[Frame-by-frame shape edits]
=====
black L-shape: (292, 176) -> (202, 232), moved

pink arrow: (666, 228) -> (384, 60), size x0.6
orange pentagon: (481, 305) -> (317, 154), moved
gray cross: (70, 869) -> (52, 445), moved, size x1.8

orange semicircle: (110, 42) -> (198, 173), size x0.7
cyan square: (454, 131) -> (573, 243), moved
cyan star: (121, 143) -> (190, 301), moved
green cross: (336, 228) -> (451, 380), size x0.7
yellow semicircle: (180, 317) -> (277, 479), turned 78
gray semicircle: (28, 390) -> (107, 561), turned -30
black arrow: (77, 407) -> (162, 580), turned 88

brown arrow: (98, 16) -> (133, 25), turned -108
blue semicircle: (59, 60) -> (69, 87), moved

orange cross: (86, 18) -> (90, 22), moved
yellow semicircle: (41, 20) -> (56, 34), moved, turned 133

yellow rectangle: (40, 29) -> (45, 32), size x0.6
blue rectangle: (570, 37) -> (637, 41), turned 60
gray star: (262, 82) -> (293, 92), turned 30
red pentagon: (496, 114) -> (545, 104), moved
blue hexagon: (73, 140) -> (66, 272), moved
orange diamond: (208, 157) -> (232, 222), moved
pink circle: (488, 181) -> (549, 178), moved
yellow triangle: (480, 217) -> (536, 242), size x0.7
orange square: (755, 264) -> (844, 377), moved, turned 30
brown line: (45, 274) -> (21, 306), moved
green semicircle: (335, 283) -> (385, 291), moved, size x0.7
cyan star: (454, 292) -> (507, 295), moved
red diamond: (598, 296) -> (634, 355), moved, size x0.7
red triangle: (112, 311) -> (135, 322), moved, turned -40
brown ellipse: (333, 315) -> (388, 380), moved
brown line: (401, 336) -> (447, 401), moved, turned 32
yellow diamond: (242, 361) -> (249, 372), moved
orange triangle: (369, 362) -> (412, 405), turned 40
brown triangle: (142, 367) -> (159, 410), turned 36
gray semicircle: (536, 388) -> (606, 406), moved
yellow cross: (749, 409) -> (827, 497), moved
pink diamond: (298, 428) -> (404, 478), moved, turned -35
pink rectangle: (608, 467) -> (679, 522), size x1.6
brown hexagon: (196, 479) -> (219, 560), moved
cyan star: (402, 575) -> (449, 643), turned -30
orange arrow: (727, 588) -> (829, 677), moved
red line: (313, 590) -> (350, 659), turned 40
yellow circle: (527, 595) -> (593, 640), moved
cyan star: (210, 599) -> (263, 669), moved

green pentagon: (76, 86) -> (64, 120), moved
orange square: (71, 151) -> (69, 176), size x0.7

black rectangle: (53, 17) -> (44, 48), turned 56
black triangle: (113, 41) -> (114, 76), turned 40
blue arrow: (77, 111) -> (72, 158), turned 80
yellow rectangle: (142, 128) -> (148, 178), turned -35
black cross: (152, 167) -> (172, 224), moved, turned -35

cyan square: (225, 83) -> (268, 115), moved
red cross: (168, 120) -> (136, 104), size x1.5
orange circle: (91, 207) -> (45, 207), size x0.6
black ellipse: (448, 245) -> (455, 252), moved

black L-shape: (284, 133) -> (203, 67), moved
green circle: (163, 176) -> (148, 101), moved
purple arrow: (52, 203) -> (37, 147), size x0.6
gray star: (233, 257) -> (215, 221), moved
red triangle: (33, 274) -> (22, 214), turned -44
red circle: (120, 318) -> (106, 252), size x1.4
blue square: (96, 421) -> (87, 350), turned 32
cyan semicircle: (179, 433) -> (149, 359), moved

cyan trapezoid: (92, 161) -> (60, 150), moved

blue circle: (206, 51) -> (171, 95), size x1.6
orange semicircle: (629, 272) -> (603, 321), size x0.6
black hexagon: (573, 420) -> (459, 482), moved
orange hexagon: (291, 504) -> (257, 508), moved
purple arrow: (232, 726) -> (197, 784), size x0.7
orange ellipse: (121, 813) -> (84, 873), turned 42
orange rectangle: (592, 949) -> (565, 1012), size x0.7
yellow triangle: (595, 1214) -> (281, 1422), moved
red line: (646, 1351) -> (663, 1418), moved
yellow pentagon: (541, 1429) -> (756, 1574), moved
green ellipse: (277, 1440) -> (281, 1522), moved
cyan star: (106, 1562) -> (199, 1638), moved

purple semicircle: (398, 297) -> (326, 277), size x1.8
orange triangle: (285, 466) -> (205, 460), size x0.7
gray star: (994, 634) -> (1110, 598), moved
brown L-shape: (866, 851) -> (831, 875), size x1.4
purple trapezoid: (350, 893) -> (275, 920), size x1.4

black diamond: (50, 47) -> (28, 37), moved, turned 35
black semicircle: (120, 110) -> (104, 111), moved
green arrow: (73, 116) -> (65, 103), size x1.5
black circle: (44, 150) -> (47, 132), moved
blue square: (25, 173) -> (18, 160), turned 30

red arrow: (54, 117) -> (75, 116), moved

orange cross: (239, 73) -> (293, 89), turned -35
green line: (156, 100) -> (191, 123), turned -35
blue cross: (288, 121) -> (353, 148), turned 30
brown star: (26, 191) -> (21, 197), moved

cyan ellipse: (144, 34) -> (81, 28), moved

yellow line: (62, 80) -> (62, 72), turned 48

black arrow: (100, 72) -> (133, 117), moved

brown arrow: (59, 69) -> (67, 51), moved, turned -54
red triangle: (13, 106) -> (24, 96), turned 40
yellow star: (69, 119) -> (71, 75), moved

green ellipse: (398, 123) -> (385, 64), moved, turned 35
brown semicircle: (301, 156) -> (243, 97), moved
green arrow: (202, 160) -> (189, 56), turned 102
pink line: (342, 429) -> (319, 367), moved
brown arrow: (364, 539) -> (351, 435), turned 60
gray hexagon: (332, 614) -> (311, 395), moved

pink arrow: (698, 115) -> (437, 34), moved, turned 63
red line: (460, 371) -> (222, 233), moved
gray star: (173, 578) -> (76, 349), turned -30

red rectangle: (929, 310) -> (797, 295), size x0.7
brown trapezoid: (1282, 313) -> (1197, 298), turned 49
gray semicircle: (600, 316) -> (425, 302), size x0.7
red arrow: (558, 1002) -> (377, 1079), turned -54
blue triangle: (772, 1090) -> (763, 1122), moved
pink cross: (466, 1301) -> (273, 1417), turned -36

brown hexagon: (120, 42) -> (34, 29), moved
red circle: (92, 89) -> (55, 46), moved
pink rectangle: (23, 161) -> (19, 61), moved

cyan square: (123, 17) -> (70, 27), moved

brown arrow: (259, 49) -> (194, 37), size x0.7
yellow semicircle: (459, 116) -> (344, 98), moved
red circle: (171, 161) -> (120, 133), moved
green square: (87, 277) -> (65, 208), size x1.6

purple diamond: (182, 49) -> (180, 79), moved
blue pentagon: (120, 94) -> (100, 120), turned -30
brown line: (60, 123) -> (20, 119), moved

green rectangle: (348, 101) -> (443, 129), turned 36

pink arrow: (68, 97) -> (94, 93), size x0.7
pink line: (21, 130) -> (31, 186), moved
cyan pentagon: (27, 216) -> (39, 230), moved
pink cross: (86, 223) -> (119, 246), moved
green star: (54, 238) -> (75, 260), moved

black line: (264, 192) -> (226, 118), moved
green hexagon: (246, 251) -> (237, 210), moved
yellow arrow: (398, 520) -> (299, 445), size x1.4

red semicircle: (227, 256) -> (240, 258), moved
=====
What needs to be done:
All lines of the data above that include the word "hexagon" must be shown.

Completed exercise:
blue hexagon: (73, 140) -> (66, 272), moved
brown hexagon: (196, 479) -> (219, 560), moved
black hexagon: (573, 420) -> (459, 482), moved
orange hexagon: (291, 504) -> (257, 508), moved
gray hexagon: (332, 614) -> (311, 395), moved
brown hexagon: (120, 42) -> (34, 29), moved
green hexagon: (246, 251) -> (237, 210), moved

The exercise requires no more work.